#### WRITTEN EXERCISE:
In the entries starting at the line containing "53 m inside the frame." and ending at the line containing "road 1 (residential): [(351,0),(361,511)]", substitute "walkways" for "footpaths" and reproduce only those lines with everything else unchanged.

#### DATA TO USE:
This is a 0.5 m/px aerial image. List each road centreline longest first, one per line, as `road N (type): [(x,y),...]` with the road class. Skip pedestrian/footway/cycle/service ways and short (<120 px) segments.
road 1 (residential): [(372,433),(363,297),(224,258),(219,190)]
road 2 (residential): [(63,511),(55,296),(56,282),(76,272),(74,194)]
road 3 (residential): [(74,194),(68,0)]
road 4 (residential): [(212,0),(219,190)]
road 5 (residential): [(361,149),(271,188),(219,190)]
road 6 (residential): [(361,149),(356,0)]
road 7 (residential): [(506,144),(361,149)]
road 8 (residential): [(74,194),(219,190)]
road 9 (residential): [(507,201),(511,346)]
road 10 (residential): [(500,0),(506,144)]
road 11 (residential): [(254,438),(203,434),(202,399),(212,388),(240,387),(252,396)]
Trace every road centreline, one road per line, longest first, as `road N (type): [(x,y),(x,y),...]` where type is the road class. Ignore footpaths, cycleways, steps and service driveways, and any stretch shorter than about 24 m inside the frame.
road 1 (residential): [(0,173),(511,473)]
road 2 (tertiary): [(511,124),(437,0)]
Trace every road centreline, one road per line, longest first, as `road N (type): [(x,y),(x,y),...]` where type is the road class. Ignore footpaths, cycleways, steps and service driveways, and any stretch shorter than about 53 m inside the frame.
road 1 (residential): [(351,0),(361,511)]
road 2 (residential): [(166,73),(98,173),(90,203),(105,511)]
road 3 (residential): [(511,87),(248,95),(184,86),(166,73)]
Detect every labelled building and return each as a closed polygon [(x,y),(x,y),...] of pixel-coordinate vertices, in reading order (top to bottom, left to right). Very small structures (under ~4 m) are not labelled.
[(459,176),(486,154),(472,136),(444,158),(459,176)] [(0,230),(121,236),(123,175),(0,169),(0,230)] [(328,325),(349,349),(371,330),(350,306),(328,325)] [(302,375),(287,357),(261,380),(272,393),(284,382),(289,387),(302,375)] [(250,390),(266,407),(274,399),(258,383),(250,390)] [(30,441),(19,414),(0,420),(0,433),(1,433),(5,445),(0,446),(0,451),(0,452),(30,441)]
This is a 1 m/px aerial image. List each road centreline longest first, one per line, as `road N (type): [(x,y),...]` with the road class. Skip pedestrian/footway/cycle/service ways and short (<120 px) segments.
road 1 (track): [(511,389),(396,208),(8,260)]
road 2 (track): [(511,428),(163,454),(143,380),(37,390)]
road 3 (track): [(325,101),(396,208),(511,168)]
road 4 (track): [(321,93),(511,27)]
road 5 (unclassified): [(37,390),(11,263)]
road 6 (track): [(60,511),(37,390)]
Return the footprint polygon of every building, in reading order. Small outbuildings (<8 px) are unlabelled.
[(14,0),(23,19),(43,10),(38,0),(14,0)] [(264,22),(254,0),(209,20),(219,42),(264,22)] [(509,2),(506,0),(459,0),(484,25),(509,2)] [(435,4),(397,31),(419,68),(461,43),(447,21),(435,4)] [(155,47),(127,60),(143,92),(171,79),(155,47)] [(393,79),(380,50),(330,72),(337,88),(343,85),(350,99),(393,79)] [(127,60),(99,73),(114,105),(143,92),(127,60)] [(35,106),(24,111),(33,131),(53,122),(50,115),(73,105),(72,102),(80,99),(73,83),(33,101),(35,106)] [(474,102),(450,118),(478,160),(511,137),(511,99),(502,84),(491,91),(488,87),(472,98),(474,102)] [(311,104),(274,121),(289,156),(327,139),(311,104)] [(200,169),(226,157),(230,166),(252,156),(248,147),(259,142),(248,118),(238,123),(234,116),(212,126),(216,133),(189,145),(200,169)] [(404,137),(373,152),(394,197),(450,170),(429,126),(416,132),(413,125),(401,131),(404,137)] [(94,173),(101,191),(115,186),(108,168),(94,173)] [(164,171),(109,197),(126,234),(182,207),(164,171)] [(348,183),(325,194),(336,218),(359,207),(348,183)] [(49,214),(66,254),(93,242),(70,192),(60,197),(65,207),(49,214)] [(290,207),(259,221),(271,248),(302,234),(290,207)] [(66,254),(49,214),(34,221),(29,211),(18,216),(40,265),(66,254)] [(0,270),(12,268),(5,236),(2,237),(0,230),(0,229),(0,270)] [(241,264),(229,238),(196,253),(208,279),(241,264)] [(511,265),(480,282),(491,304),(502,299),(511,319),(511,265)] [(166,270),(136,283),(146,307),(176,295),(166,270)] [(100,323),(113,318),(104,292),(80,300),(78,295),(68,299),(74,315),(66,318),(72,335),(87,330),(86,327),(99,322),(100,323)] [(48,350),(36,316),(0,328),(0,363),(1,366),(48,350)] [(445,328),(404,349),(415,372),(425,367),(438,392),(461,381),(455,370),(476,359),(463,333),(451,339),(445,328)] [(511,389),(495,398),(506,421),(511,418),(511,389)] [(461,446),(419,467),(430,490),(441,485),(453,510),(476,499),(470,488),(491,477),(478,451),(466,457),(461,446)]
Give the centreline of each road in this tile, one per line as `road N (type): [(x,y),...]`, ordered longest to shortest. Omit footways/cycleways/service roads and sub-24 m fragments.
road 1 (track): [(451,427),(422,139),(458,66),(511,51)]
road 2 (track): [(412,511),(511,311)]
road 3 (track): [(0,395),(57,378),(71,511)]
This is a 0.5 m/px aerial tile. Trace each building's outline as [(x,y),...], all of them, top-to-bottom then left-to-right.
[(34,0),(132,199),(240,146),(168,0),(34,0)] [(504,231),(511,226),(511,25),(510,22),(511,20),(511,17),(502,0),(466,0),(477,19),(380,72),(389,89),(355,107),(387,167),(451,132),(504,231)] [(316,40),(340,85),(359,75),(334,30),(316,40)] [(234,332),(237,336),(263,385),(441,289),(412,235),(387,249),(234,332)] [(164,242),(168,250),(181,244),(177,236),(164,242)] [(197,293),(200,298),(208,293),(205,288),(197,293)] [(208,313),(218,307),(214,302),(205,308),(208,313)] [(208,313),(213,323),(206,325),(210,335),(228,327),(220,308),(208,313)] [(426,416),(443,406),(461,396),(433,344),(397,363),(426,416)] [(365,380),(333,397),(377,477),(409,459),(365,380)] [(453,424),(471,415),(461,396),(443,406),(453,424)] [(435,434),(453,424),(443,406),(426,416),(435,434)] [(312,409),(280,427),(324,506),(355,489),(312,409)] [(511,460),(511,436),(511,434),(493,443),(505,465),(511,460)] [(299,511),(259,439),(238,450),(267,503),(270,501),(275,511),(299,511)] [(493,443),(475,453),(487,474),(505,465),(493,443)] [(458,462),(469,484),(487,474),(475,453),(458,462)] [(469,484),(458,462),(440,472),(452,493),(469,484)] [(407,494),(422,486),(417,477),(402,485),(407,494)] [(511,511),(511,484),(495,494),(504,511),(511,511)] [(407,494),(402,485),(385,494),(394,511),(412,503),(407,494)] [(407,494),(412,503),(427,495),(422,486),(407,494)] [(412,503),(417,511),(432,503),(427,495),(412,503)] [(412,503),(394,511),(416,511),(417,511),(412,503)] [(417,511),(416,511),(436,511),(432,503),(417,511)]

#### FINAL RESULT:
Trace every road centreline, one road per line, longest first, as `road N (type): [(x,y),(x,y),...]` where type is the road class. Ignore walkways, cycleways, steps and service driveways, and any stretch shorter than about 53 m inside the frame.
road 1 (residential): [(351,0),(361,511)]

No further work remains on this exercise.